_About this task_. Please return the listing below word for word, minus its pictures.

##### Data for this exercise #####

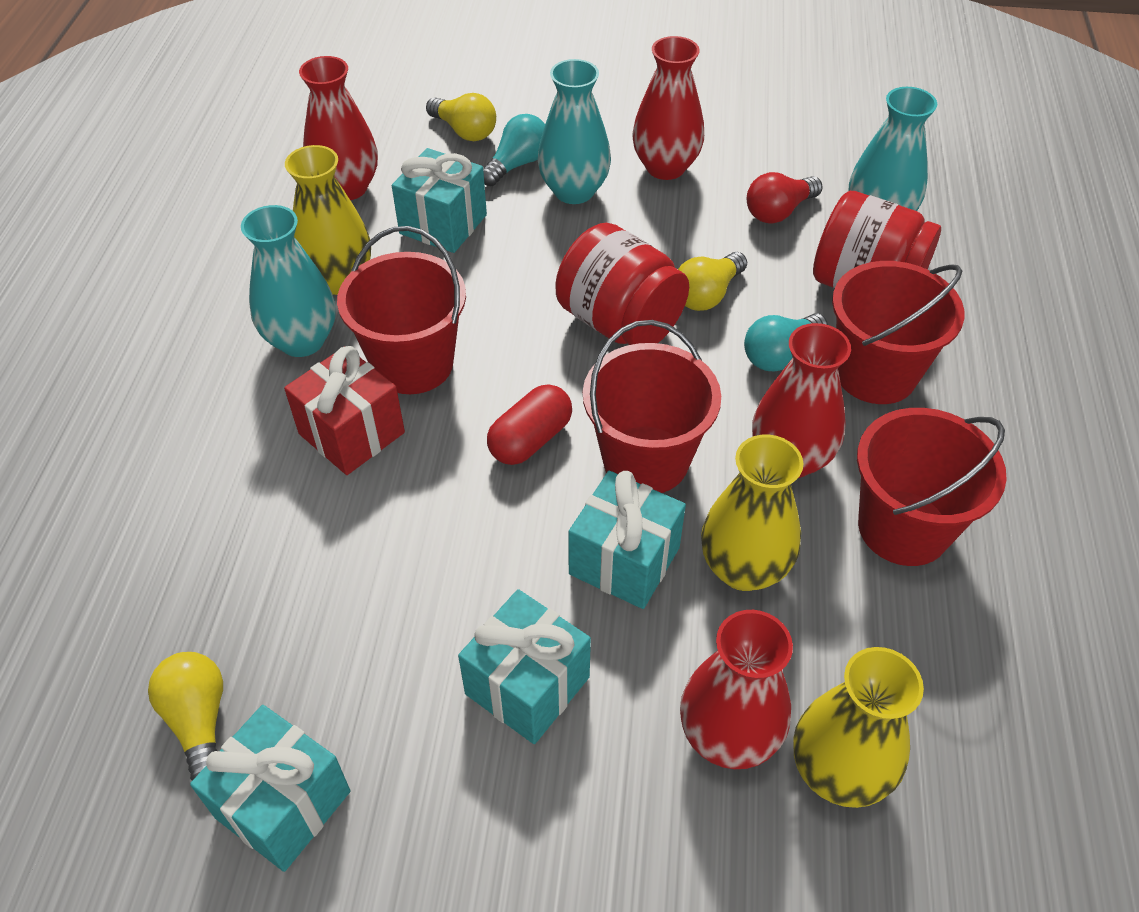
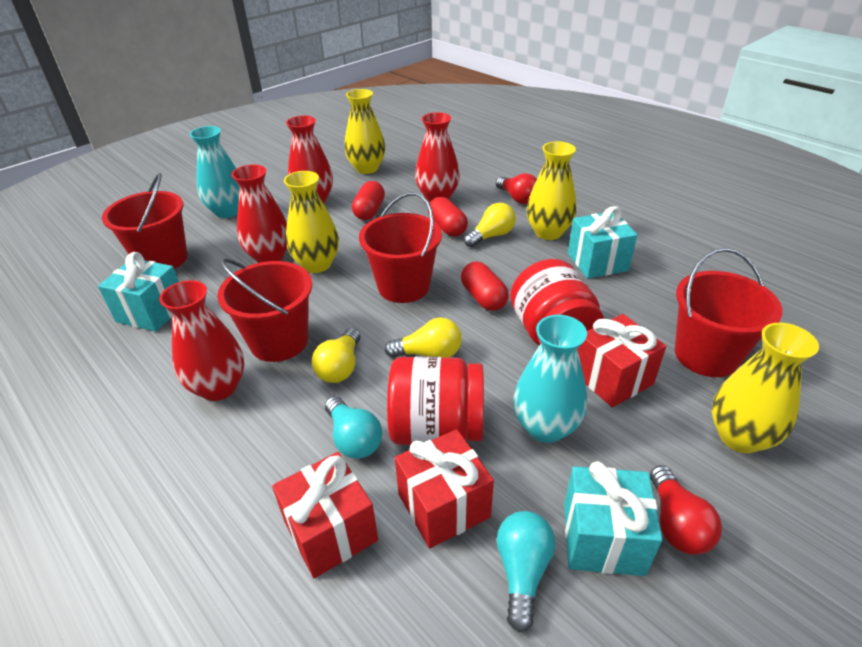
red capsule: 1 -> 3
red gift: 1 -> 3
red light bulb: 1 -> 2
turquoise gift: 4 -> 3
turquoise vase: 3 -> 2
yellow vase: 3 -> 4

#####

_Result_.
red capsule: 1 -> 3
red gift: 1 -> 3
red light bulb: 1 -> 2
turquoise gift: 4 -> 3
turquoise vase: 3 -> 2
yellow vase: 3 -> 4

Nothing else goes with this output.